Instruction | Repeat the records below exactly, line for line.
(Beginning of Material for this task)
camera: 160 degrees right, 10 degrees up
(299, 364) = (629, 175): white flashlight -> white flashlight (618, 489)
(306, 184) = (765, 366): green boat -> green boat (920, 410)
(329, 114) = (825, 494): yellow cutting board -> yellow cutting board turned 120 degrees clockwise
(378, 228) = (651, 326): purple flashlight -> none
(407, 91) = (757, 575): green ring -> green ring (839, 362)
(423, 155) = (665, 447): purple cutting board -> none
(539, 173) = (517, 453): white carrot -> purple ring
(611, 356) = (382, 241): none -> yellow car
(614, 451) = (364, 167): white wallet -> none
(End of Material for this task)
Expected answer |
camera: 160 degrees right, 10 degrees up
(299, 364) = (629, 175): white flashlight -> white flashlight (618, 489)
(306, 184) = (765, 366): green boat -> green boat (920, 410)
(329, 114) = (825, 494): yellow cutting board -> yellow cutting board turned 120 degrees clockwise
(378, 228) = (651, 326): purple flashlight -> none
(407, 91) = (757, 575): green ring -> green ring (839, 362)
(423, 155) = (665, 447): purple cutting board -> none
(539, 173) = (517, 453): white carrot -> purple ring
(611, 356) = (382, 241): none -> yellow car
(614, 451) = (364, 167): white wallet -> none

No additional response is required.